▶ ABOUT THIS TASK
Pictures do not belong in the copy, so please give every entry below again exactly.
▬▬▬▬▬▬
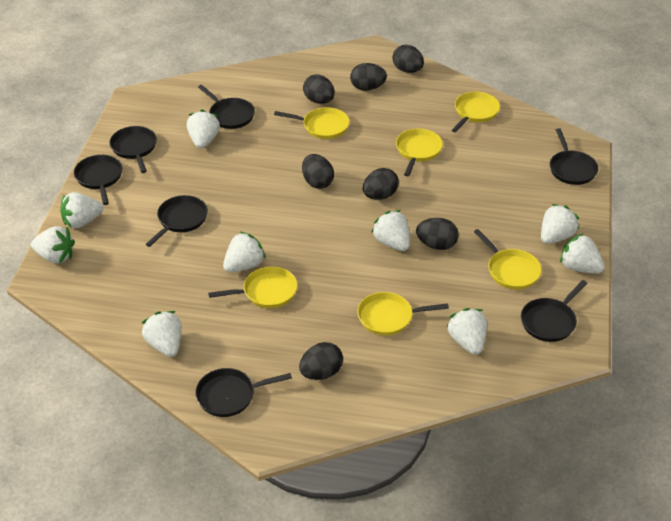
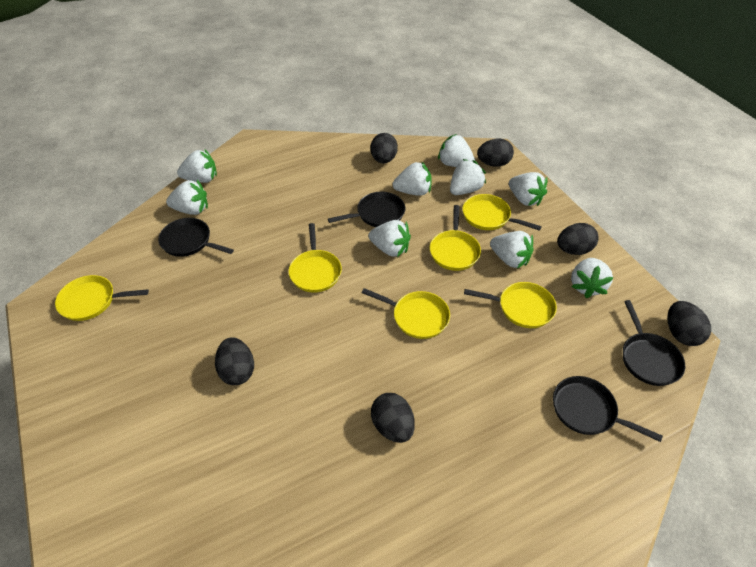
black egg: 7 -> 6
black pan: 7 -> 4

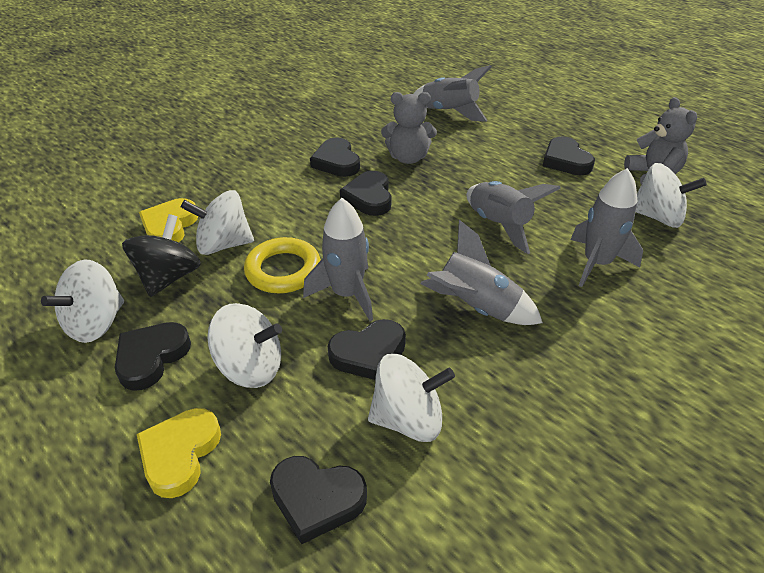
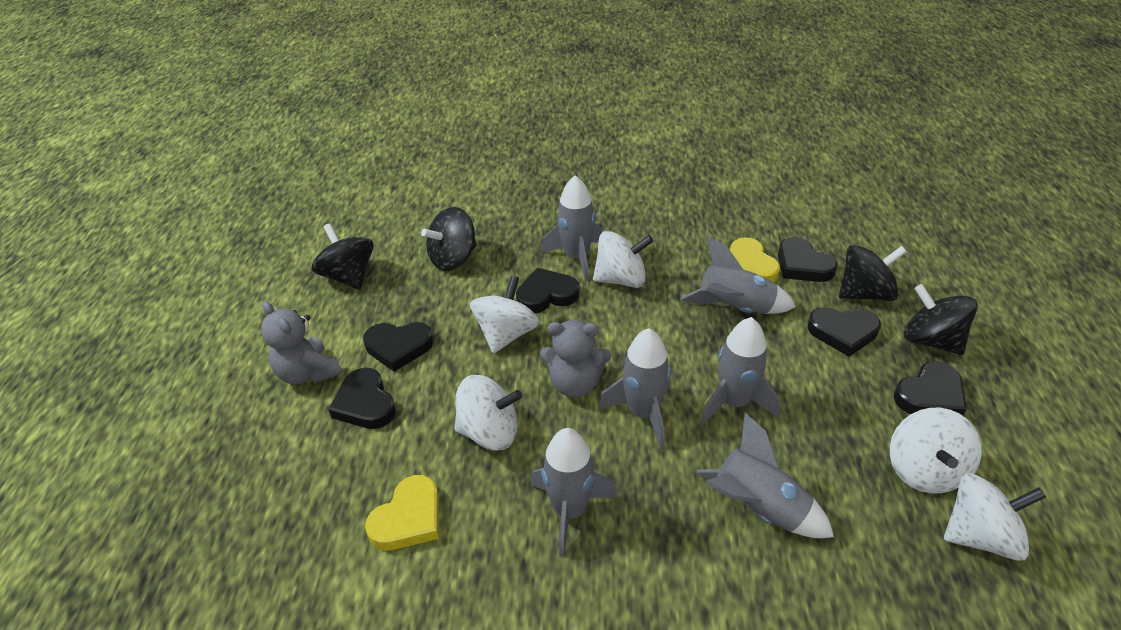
black spinning top: 1 -> 4
grey rocket: 5 -> 6
yellow ring: 1 -> 0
▬▬▬▬▬▬
▶ SOLUTION FOR THIS EXERCISE
black egg: 7 -> 6
black pan: 7 -> 4

black spinning top: 1 -> 4
grey rocket: 5 -> 6
yellow ring: 1 -> 0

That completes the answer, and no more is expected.